● **ABOUT THIS TASK**:
Give back exactly the lines of the entries below from the line with "394, 469, 476]" to the line with "371, 541, 411]", inclusive, and only those.

● **TASK MATERIAL**:
──────

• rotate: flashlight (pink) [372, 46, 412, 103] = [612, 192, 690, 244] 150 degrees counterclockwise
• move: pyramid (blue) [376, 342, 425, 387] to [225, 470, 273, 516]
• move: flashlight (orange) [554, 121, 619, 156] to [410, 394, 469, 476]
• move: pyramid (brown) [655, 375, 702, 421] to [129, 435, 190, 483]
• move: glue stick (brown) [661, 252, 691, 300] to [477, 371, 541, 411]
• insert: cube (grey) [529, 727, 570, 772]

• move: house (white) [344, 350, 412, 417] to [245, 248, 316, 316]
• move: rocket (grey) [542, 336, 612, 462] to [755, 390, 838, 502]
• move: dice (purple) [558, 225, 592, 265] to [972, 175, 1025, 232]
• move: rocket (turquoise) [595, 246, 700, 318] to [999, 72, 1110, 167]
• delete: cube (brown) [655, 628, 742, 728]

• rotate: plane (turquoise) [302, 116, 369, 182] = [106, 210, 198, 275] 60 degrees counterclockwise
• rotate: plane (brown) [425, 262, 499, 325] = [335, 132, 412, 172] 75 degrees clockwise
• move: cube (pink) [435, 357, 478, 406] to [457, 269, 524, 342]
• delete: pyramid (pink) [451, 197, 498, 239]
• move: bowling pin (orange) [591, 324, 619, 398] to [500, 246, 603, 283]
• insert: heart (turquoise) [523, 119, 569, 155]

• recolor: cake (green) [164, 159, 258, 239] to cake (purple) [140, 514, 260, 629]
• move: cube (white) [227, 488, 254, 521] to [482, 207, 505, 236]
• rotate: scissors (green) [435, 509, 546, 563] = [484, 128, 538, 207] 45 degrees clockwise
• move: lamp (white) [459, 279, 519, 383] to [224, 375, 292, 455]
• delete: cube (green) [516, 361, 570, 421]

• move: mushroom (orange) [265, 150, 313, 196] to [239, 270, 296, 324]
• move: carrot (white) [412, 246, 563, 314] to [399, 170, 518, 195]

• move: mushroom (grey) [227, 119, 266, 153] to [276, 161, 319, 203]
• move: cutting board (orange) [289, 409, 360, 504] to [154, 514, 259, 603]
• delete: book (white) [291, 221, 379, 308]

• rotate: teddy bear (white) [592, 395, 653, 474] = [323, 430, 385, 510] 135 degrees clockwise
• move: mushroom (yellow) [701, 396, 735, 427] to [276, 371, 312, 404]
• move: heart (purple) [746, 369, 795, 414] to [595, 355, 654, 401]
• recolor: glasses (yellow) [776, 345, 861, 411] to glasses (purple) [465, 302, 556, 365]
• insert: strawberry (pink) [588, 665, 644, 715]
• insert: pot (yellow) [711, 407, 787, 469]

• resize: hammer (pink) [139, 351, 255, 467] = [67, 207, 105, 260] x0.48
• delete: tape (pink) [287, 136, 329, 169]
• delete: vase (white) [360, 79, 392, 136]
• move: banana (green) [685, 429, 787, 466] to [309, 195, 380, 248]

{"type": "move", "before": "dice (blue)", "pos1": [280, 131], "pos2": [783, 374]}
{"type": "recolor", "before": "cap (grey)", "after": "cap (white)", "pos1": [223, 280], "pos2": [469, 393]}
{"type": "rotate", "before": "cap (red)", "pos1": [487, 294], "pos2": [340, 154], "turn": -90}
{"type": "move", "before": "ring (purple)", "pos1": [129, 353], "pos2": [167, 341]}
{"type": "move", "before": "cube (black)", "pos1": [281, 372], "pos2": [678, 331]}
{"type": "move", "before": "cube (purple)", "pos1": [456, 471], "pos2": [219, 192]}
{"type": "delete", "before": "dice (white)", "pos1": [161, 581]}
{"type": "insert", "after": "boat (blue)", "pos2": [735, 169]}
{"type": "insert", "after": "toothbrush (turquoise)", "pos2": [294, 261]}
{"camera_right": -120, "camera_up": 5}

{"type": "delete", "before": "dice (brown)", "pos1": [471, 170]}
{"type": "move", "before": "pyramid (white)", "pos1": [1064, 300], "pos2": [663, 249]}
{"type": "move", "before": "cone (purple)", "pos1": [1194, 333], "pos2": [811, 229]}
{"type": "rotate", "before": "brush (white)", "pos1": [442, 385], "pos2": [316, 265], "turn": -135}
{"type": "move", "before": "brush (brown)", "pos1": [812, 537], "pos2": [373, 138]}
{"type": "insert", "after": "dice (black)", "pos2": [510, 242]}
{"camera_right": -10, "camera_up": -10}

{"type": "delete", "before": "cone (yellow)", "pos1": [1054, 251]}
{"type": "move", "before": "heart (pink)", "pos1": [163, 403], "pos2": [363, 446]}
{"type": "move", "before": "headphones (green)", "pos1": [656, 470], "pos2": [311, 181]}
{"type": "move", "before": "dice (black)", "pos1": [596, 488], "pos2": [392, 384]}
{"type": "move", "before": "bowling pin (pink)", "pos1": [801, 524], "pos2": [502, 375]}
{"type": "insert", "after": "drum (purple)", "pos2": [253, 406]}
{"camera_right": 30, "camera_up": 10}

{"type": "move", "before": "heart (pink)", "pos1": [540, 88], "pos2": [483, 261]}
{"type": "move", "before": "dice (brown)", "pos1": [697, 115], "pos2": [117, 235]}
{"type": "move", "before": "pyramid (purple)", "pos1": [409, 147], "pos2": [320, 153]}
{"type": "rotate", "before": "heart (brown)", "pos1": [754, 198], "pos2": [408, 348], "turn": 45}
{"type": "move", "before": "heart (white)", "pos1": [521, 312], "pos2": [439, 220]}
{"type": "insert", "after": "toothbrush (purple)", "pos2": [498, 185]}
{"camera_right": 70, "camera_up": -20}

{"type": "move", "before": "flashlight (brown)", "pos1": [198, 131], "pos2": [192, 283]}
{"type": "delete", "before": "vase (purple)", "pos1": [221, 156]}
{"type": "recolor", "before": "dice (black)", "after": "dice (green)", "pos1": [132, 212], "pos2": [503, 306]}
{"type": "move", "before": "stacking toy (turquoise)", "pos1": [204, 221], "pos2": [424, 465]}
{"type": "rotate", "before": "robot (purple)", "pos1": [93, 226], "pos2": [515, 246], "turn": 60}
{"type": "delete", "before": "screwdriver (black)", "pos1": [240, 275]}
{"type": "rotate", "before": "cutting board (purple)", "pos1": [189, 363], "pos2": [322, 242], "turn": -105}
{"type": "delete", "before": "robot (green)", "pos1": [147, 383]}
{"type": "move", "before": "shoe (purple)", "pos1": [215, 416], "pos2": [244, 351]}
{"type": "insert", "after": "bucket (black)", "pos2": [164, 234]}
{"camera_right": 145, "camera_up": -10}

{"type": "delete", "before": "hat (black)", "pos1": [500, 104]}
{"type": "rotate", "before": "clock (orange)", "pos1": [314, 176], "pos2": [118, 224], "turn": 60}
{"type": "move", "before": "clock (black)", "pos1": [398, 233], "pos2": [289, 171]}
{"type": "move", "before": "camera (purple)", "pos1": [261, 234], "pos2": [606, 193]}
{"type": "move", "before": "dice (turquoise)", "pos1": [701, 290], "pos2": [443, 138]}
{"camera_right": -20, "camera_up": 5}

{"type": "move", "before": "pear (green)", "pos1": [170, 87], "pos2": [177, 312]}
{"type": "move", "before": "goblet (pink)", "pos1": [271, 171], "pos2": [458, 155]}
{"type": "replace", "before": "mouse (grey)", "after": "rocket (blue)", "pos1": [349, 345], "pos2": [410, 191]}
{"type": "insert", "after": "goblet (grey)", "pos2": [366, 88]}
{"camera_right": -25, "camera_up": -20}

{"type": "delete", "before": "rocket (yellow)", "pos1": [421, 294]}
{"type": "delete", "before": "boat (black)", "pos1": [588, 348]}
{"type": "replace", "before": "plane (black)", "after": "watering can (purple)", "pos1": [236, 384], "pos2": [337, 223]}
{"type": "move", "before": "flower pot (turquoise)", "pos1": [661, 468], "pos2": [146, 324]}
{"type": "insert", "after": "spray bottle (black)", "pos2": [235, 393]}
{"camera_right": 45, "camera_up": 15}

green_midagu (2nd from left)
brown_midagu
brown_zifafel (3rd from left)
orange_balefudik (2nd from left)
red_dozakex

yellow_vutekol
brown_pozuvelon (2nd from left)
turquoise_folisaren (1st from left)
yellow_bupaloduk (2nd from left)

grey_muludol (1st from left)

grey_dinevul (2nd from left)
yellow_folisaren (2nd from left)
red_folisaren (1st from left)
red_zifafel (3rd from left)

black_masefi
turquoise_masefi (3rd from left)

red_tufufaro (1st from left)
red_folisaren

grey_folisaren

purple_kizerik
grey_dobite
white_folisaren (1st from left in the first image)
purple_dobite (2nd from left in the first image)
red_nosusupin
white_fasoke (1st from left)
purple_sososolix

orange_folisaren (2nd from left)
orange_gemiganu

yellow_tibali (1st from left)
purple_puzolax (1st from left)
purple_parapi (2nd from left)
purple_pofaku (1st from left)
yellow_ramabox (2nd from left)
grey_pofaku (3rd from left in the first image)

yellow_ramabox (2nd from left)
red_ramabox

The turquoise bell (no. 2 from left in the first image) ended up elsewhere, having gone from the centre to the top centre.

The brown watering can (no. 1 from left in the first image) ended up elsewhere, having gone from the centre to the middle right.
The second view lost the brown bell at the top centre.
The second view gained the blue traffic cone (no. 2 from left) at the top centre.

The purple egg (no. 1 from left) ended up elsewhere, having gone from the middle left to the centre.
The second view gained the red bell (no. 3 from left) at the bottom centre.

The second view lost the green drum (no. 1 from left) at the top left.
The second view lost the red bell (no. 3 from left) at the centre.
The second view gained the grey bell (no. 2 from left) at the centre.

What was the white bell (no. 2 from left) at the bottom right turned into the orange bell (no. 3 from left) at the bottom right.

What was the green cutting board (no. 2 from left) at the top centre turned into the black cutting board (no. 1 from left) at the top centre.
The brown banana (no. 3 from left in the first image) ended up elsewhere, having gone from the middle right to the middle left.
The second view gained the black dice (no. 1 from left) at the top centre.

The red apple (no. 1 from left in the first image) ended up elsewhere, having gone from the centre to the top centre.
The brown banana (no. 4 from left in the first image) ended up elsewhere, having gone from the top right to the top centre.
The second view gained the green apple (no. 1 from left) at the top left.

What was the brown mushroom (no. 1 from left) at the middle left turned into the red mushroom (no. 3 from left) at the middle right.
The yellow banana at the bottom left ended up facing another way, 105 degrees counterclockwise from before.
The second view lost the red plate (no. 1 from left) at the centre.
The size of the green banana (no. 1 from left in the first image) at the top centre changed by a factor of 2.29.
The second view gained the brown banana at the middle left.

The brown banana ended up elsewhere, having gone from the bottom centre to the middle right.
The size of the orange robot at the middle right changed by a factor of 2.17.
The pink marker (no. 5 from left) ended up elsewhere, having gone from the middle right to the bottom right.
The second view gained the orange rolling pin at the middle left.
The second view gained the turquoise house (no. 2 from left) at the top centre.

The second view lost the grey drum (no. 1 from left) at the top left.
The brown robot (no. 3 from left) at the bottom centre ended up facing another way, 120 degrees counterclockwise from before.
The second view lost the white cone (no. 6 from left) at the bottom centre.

──────

● **RESPONSE AREA**:
• move: flashlight (orange) [554, 121, 619, 156] to [410, 394, 469, 476]
• move: pyramid (brown) [655, 375, 702, 421] to [129, 435, 190, 483]
• move: glue stick (brown) [661, 252, 691, 300] to [477, 371, 541, 411]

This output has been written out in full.